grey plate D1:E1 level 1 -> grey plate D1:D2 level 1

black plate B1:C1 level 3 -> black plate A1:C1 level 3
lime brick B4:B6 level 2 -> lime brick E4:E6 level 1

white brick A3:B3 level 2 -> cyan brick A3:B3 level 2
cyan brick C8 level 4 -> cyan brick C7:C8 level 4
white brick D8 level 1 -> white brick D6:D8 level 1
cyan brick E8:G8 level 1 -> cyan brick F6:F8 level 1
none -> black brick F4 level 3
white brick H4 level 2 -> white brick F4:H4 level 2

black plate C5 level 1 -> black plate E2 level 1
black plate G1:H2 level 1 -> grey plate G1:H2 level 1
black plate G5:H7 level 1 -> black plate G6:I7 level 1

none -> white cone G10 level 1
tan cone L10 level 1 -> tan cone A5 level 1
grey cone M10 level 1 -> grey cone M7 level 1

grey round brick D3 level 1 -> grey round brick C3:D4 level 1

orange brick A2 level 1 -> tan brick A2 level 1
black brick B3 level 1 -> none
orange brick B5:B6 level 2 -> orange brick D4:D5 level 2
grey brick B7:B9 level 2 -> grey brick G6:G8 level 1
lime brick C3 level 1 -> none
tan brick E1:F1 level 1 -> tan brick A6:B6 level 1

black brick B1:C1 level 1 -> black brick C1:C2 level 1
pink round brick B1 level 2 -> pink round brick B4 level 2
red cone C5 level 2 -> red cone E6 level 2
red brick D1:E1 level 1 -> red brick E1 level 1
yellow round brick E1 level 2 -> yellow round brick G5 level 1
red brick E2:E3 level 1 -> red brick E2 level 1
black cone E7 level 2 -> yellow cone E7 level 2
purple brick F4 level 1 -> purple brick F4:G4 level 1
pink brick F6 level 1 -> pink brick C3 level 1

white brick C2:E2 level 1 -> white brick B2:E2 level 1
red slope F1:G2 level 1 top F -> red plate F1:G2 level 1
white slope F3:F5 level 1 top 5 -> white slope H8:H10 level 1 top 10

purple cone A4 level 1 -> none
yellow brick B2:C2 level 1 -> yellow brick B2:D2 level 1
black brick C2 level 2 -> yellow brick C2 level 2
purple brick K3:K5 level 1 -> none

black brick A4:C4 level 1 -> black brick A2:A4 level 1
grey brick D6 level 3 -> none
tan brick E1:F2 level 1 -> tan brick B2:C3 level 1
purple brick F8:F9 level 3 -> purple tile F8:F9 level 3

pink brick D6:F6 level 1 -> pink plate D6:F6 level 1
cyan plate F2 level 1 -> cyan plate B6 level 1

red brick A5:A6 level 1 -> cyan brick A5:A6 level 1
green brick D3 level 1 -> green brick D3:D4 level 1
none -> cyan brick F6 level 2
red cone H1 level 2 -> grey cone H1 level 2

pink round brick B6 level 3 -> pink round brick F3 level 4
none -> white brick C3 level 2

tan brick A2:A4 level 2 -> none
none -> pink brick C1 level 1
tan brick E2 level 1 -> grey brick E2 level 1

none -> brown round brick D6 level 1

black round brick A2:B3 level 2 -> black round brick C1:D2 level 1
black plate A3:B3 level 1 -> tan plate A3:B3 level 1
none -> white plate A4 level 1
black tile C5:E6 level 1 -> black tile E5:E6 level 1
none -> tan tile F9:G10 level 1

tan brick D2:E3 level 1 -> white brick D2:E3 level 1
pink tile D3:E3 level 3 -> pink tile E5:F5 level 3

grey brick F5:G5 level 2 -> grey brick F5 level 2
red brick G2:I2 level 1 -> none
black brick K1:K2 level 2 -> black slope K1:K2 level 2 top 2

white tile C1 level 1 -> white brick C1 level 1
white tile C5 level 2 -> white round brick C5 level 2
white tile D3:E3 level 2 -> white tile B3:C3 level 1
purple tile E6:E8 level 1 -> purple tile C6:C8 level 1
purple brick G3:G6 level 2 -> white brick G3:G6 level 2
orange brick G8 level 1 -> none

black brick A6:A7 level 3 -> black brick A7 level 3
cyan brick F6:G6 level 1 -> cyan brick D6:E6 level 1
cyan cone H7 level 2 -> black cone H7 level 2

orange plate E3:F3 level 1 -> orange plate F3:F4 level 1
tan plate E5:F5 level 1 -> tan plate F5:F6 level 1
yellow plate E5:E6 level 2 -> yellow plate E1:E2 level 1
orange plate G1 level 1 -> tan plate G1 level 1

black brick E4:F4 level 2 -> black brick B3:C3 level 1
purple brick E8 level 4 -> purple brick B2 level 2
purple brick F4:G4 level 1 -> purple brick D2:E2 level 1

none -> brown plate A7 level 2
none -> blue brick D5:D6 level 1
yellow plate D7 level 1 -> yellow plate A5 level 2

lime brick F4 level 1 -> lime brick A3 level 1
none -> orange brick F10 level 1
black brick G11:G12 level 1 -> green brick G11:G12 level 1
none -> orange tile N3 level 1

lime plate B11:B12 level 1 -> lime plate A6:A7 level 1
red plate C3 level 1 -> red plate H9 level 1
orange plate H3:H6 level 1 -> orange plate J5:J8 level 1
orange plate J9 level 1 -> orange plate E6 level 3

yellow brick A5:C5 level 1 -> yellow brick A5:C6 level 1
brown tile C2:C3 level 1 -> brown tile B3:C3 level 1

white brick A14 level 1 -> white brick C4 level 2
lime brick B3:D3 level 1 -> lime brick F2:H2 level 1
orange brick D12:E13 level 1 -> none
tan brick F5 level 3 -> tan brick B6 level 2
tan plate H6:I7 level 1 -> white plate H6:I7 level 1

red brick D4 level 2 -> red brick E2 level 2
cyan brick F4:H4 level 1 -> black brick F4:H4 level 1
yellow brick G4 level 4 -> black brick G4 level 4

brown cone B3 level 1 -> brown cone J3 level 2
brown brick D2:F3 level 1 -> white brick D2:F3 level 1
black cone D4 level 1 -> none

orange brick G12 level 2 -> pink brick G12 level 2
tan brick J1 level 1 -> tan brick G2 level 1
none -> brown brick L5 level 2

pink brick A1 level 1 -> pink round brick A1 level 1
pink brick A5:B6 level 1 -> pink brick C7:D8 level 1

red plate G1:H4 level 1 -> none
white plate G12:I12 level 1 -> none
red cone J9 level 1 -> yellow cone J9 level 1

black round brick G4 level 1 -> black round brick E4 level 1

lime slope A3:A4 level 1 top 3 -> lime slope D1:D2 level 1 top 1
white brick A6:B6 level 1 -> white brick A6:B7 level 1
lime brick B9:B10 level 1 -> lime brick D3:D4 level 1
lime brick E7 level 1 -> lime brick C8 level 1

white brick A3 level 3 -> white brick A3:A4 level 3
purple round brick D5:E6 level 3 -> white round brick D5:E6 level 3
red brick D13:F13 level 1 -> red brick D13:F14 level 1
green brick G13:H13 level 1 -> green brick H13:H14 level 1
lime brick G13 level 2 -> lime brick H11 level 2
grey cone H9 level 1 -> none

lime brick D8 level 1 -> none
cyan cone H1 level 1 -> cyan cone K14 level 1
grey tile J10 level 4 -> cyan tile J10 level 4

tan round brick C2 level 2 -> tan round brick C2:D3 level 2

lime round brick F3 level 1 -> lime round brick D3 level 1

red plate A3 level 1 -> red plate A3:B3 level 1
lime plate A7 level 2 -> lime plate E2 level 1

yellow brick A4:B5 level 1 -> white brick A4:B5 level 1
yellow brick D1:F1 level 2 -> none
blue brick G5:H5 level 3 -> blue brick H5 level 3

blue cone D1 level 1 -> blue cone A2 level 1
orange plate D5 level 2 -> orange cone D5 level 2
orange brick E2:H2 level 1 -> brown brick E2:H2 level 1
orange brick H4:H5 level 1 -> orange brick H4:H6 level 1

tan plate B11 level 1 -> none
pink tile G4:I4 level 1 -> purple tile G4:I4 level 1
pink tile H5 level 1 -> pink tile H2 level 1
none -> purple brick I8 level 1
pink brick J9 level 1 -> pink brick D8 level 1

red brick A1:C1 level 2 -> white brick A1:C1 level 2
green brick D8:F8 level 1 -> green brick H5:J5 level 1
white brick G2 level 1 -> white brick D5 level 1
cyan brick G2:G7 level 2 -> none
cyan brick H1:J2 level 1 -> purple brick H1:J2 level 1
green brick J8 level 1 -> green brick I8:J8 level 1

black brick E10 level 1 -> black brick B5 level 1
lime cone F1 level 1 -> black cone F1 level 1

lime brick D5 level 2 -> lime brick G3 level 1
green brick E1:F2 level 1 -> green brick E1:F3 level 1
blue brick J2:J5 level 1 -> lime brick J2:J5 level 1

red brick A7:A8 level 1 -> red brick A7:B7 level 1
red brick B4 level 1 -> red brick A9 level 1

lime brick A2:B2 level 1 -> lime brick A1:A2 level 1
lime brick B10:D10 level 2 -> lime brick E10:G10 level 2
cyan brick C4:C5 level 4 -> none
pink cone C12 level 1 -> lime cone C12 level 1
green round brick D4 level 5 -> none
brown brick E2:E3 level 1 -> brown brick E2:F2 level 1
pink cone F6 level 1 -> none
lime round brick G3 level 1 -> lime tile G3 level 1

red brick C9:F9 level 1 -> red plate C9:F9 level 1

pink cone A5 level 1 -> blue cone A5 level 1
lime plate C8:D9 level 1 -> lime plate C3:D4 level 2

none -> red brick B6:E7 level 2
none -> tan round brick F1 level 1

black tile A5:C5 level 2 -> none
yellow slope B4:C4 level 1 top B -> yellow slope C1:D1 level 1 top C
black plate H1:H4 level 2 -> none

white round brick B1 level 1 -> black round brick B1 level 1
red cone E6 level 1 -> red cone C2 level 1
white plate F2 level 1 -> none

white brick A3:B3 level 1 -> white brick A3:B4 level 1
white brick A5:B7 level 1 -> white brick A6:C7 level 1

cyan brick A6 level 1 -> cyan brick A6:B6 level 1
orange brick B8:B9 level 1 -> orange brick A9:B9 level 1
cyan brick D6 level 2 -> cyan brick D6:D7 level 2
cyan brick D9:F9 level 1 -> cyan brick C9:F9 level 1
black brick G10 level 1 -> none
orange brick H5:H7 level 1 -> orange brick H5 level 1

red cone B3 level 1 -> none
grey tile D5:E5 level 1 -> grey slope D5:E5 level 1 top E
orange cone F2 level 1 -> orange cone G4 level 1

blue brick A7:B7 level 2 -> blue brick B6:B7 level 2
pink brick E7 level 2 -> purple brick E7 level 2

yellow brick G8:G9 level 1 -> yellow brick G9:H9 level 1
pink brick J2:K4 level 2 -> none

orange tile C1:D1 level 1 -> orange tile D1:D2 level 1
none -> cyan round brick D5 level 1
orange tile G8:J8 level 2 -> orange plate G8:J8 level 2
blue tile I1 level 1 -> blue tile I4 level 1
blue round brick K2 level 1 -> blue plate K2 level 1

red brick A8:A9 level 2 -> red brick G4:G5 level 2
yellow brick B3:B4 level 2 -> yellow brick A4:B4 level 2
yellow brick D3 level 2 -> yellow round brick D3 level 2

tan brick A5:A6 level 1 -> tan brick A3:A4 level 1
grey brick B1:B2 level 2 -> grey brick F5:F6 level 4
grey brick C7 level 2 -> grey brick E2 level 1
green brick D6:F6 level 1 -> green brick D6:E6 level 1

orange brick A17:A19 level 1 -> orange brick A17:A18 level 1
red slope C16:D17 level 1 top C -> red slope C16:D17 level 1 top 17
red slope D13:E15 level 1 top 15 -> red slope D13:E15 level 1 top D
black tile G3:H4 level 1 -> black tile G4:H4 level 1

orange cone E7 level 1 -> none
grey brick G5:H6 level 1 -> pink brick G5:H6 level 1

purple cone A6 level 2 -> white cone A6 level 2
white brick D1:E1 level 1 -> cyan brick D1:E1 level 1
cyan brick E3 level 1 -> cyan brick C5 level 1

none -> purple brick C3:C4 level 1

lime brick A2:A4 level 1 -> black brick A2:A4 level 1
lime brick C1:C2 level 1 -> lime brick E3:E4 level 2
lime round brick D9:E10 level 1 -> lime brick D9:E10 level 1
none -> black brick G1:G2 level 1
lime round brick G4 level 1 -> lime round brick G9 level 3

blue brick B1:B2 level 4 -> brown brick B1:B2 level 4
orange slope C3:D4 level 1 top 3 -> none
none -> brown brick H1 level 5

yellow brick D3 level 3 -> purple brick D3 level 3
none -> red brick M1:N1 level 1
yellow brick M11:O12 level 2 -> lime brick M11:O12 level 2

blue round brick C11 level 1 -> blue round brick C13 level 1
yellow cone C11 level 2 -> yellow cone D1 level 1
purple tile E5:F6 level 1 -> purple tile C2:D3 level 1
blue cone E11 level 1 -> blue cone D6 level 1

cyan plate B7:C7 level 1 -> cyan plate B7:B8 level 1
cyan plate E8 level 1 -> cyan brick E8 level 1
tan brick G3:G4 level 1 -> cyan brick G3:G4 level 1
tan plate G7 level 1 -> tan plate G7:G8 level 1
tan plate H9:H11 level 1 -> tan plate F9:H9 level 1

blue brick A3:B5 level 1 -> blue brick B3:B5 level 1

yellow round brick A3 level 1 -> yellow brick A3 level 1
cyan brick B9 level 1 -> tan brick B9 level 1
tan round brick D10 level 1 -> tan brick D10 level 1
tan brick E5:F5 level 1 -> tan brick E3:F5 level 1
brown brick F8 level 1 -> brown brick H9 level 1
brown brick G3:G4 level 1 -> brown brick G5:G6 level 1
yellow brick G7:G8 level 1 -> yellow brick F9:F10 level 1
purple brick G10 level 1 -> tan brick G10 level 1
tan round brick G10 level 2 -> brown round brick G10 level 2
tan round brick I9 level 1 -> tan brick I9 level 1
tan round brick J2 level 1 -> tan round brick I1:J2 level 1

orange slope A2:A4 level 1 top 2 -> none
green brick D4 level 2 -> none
———
Would you please copy exactly the part of the entries above that begins at the line containing "lime round brick F3" and ends at the line containing "yellow brick D1:F1 level 2 -> none", both lines included?

lime round brick F3 level 1 -> lime round brick D3 level 1

red plate A3 level 1 -> red plate A3:B3 level 1
lime plate A7 level 2 -> lime plate E2 level 1

yellow brick A4:B5 level 1 -> white brick A4:B5 level 1
yellow brick D1:F1 level 2 -> none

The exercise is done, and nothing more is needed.